◆ Exercise
Could you copy the whole listing below exactly as written?

◆ Information given
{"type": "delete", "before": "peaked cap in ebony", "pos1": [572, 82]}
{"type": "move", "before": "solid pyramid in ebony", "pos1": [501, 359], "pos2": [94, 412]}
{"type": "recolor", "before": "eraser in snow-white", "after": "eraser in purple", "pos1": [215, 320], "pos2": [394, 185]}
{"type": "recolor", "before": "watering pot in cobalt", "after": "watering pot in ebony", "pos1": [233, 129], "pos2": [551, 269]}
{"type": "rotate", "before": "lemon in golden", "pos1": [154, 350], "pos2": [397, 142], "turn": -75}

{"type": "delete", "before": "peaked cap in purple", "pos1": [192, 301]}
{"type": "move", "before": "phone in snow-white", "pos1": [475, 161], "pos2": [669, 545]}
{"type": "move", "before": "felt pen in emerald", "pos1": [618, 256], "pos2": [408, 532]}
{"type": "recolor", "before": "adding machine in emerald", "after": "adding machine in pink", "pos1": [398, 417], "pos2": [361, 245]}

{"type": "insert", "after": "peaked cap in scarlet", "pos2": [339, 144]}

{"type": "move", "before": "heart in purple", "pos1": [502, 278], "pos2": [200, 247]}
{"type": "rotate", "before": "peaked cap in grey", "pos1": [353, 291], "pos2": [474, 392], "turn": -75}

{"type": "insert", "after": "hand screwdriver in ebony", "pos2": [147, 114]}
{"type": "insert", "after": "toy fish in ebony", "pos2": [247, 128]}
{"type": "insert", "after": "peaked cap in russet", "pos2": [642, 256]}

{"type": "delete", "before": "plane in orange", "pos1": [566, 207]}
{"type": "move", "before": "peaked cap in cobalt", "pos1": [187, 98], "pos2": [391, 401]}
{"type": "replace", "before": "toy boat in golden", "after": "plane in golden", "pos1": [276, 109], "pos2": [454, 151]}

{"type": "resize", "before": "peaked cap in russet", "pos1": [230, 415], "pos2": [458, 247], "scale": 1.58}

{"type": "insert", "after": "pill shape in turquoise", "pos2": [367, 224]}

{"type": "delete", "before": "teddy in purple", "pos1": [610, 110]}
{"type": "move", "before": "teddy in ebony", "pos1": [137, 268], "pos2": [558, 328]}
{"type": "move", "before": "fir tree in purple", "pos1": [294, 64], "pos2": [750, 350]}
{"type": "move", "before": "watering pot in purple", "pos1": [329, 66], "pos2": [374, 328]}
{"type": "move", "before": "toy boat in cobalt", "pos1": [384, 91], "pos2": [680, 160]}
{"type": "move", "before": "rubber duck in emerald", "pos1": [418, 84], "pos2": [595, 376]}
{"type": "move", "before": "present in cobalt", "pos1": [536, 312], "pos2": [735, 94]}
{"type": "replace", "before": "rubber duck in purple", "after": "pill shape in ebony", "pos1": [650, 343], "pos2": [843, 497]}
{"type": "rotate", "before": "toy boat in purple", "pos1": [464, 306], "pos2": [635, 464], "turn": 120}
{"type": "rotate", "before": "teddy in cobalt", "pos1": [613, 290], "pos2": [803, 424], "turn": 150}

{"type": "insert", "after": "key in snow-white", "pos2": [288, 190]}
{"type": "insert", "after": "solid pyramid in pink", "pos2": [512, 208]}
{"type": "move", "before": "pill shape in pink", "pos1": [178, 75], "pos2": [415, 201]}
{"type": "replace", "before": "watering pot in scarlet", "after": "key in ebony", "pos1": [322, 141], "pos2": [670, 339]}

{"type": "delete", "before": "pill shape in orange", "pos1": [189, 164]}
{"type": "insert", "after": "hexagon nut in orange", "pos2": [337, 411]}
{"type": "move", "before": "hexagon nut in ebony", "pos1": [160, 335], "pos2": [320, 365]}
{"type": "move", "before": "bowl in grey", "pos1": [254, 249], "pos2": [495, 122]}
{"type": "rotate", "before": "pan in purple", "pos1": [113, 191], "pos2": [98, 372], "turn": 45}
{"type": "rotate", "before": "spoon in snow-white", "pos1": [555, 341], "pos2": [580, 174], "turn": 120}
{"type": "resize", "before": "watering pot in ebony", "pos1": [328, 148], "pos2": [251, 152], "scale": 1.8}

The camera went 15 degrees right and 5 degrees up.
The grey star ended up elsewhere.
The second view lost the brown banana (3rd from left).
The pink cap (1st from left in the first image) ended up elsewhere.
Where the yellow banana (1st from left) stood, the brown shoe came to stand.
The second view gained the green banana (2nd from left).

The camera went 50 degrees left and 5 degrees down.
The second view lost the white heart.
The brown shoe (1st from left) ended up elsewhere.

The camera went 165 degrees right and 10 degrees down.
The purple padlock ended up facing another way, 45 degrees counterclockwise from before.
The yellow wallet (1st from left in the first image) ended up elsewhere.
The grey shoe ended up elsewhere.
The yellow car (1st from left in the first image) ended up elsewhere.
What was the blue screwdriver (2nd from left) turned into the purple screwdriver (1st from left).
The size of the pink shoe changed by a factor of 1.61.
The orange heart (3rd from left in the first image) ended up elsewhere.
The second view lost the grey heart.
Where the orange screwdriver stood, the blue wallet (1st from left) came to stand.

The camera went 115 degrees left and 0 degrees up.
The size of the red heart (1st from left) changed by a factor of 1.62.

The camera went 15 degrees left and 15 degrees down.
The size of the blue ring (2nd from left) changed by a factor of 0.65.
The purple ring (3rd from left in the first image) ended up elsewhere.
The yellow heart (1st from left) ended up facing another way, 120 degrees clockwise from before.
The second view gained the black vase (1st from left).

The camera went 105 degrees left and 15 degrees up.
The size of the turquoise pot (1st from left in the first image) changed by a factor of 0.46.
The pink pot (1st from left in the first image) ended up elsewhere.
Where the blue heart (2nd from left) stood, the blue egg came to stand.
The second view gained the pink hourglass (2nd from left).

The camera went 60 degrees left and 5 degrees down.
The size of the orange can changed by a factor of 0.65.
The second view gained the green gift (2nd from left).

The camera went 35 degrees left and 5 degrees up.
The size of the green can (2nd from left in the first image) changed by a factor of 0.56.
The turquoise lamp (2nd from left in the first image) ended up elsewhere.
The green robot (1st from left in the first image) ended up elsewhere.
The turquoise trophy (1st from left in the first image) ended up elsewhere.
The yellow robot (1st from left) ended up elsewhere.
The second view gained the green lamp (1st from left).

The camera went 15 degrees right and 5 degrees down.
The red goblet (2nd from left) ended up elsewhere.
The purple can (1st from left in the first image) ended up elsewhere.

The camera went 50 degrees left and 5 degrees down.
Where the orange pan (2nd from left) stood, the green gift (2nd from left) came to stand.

◆ Result of the exercise
{"type": "delete", "before": "peaked cap in ebony", "pos1": [572, 82]}
{"type": "move", "before": "solid pyramid in ebony", "pos1": [501, 359], "pos2": [94, 412]}
{"type": "recolor", "before": "eraser in snow-white", "after": "eraser in purple", "pos1": [215, 320], "pos2": [394, 185]}
{"type": "recolor", "before": "watering pot in cobalt", "after": "watering pot in ebony", "pos1": [233, 129], "pos2": [551, 269]}
{"type": "rotate", "before": "lemon in golden", "pos1": [154, 350], "pos2": [397, 142], "turn": -75}

{"type": "delete", "before": "peaked cap in purple", "pos1": [192, 301]}
{"type": "move", "before": "phone in snow-white", "pos1": [475, 161], "pos2": [669, 545]}
{"type": "move", "before": "felt pen in emerald", "pos1": [618, 256], "pos2": [408, 532]}
{"type": "recolor", "before": "adding machine in emerald", "after": "adding machine in pink", "pos1": [398, 417], "pos2": [361, 245]}

{"type": "insert", "after": "peaked cap in scarlet", "pos2": [339, 144]}

{"type": "move", "before": "heart in purple", "pos1": [502, 278], "pos2": [200, 247]}
{"type": "rotate", "before": "peaked cap in grey", "pos1": [353, 291], "pos2": [474, 392], "turn": -75}

{"type": "insert", "after": "hand screwdriver in ebony", "pos2": [147, 114]}
{"type": "insert", "after": "toy fish in ebony", "pos2": [247, 128]}
{"type": "insert", "after": "peaked cap in russet", "pos2": [642, 256]}

{"type": "delete", "before": "plane in orange", "pos1": [566, 207]}
{"type": "move", "before": "peaked cap in cobalt", "pos1": [187, 98], "pos2": [391, 401]}
{"type": "replace", "before": "toy boat in golden", "after": "plane in golden", "pos1": [276, 109], "pos2": [454, 151]}

{"type": "resize", "before": "peaked cap in russet", "pos1": [230, 415], "pos2": [458, 247], "scale": 1.58}

{"type": "insert", "after": "pill shape in turquoise", "pos2": [367, 224]}

{"type": "delete", "before": "teddy in purple", "pos1": [610, 110]}
{"type": "move", "before": "teddy in ebony", "pos1": [137, 268], "pos2": [558, 328]}
{"type": "move", "before": "fir tree in purple", "pos1": [294, 64], "pos2": [750, 350]}
{"type": "move", "before": "watering pot in purple", "pos1": [329, 66], "pos2": [374, 328]}
{"type": "move", "before": "toy boat in cobalt", "pos1": [384, 91], "pos2": [680, 160]}
{"type": "move", "before": "rubber duck in emerald", "pos1": [418, 84], "pos2": [595, 376]}
{"type": "move", "before": "present in cobalt", "pos1": [536, 312], "pos2": [735, 94]}
{"type": "replace", "before": "rubber duck in purple", "after": "pill shape in ebony", "pos1": [650, 343], "pos2": [843, 497]}
{"type": "rotate", "before": "toy boat in purple", "pos1": [464, 306], "pos2": [635, 464], "turn": 120}
{"type": "rotate", "before": "teddy in cobalt", "pos1": [613, 290], "pos2": [803, 424], "turn": 150}

{"type": "insert", "after": "key in snow-white", "pos2": [288, 190]}
{"type": "insert", "after": "solid pyramid in pink", "pos2": [512, 208]}
{"type": "move", "before": "pill shape in pink", "pos1": [178, 75], "pos2": [415, 201]}
{"type": "replace", "before": "watering pot in scarlet", "after": "key in ebony", "pos1": [322, 141], "pos2": [670, 339]}

{"type": "delete", "before": "pill shape in orange", "pos1": [189, 164]}
{"type": "insert", "after": "hexagon nut in orange", "pos2": [337, 411]}
{"type": "move", "before": "hexagon nut in ebony", "pos1": [160, 335], "pos2": [320, 365]}
{"type": "move", "before": "bowl in grey", "pos1": [254, 249], "pos2": [495, 122]}
{"type": "rotate", "before": "pan in purple", "pos1": [113, 191], "pos2": [98, 372], "turn": 45}
{"type": "rotate", "before": "spoon in snow-white", "pos1": [555, 341], "pos2": [580, 174], "turn": 120}
{"type": "resize", "before": "watering pot in ebony", "pos1": [328, 148], "pos2": [251, 152], "scale": 1.8}

The camera went 15 degrees right and 5 degrees up.
The grey star ended up elsewhere.
The second view lost the brown banana (3rd from left).
The pink cap (1st from left in the first image) ended up elsewhere.
Where the yellow banana (1st from left) stood, the brown shoe came to stand.
The second view gained the green banana (2nd from left).

The camera went 50 degrees left and 5 degrees down.
The second view lost the white heart.
The brown shoe (1st from left) ended up elsewhere.

The camera went 165 degrees right and 10 degrees down.
The purple padlock ended up facing another way, 45 degrees counterclockwise from before.
The yellow wallet (1st from left in the first image) ended up elsewhere.
The grey shoe ended up elsewhere.
The yellow car (1st from left in the first image) ended up elsewhere.
What was the blue screwdriver (2nd from left) turned into the purple screwdriver (1st from left).
The size of the pink shoe changed by a factor of 1.61.
The orange heart (3rd from left in the first image) ended up elsewhere.
The second view lost the grey heart.
Where the orange screwdriver stood, the blue wallet (1st from left) came to stand.

The camera went 115 degrees left and 0 degrees up.
The size of the red heart (1st from left) changed by a factor of 1.62.

The camera went 15 degrees left and 15 degrees down.
The size of the blue ring (2nd from left) changed by a factor of 0.65.
The purple ring (3rd from left in the first image) ended up elsewhere.
The yellow heart (1st from left) ended up facing another way, 120 degrees clockwise from before.
The second view gained the black vase (1st from left).

The camera went 105 degrees left and 15 degrees up.
The size of the turquoise pot (1st from left in the first image) changed by a factor of 0.46.
The pink pot (1st from left in the first image) ended up elsewhere.
Where the blue heart (2nd from left) stood, the blue egg came to stand.
The second view gained the pink hourglass (2nd from left).

The camera went 60 degrees left and 5 degrees down.
The size of the orange can changed by a factor of 0.65.
The second view gained the green gift (2nd from left).

The camera went 35 degrees left and 5 degrees up.
The size of the green can (2nd from left in the first image) changed by a factor of 0.56.
The turquoise lamp (2nd from left in the first image) ended up elsewhere.
The green robot (1st from left in the first image) ended up elsewhere.
The turquoise trophy (1st from left in the first image) ended up elsewhere.
The yellow robot (1st from left) ended up elsewhere.
The second view gained the green lamp (1st from left).

The camera went 15 degrees right and 5 degrees down.
The red goblet (2nd from left) ended up elsewhere.
The purple can (1st from left in the first image) ended up elsewhere.

The camera went 50 degrees left and 5 degrees down.
Where the orange pan (2nd from left) stood, the green gift (2nd from left) came to stand.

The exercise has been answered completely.